__What is expected__:
Only one range belongs in the answer: the line holding "yellow gift: [150,224,255,332]" through the last line of the records, reproduced as is.

__Excerpted records__:

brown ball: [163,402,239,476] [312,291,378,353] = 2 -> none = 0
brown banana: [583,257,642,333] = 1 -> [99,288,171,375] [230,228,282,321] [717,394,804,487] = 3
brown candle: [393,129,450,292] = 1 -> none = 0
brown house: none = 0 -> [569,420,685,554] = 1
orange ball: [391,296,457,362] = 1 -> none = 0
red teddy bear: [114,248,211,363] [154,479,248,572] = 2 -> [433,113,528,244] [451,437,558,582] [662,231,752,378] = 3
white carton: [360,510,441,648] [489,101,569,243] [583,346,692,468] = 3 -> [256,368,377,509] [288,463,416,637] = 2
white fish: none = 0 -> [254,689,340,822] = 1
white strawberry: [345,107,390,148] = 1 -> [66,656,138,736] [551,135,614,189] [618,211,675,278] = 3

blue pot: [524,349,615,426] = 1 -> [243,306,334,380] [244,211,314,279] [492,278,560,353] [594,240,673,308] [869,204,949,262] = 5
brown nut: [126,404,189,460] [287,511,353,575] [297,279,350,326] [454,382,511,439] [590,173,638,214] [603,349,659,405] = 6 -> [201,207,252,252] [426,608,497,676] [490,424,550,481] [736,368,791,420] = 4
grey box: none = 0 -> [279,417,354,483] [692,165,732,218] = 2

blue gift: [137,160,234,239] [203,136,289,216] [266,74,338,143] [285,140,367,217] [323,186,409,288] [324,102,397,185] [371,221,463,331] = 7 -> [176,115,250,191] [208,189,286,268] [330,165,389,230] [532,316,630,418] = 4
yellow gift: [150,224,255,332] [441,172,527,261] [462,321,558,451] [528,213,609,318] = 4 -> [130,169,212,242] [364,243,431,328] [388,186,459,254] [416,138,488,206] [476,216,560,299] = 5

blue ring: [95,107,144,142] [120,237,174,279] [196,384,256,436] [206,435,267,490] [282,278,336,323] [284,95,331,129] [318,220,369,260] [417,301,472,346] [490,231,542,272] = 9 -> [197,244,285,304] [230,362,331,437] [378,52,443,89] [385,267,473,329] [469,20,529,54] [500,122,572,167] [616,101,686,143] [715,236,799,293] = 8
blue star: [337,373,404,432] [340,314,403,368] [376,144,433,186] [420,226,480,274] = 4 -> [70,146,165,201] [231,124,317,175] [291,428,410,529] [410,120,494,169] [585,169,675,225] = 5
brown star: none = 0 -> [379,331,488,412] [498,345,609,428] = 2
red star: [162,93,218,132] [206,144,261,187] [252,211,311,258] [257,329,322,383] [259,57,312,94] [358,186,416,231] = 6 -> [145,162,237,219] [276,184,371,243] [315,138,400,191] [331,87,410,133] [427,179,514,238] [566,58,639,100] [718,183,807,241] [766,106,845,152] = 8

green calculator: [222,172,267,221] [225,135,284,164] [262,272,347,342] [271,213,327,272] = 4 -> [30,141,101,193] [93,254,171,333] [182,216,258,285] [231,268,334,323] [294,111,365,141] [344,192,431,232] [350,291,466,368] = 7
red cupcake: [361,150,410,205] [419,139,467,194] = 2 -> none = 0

__Result below__:
yellow gift: [150,224,255,332] [441,172,527,261] [462,321,558,451] [528,213,609,318] = 4 -> [130,169,212,242] [364,243,431,328] [388,186,459,254] [416,138,488,206] [476,216,560,299] = 5

blue ring: [95,107,144,142] [120,237,174,279] [196,384,256,436] [206,435,267,490] [282,278,336,323] [284,95,331,129] [318,220,369,260] [417,301,472,346] [490,231,542,272] = 9 -> [197,244,285,304] [230,362,331,437] [378,52,443,89] [385,267,473,329] [469,20,529,54] [500,122,572,167] [616,101,686,143] [715,236,799,293] = 8
blue star: [337,373,404,432] [340,314,403,368] [376,144,433,186] [420,226,480,274] = 4 -> [70,146,165,201] [231,124,317,175] [291,428,410,529] [410,120,494,169] [585,169,675,225] = 5
brown star: none = 0 -> [379,331,488,412] [498,345,609,428] = 2
red star: [162,93,218,132] [206,144,261,187] [252,211,311,258] [257,329,322,383] [259,57,312,94] [358,186,416,231] = 6 -> [145,162,237,219] [276,184,371,243] [315,138,400,191] [331,87,410,133] [427,179,514,238] [566,58,639,100] [718,183,807,241] [766,106,845,152] = 8

green calculator: [222,172,267,221] [225,135,284,164] [262,272,347,342] [271,213,327,272] = 4 -> [30,141,101,193] [93,254,171,333] [182,216,258,285] [231,268,334,323] [294,111,365,141] [344,192,431,232] [350,291,466,368] = 7
red cupcake: [361,150,410,205] [419,139,467,194] = 2 -> none = 0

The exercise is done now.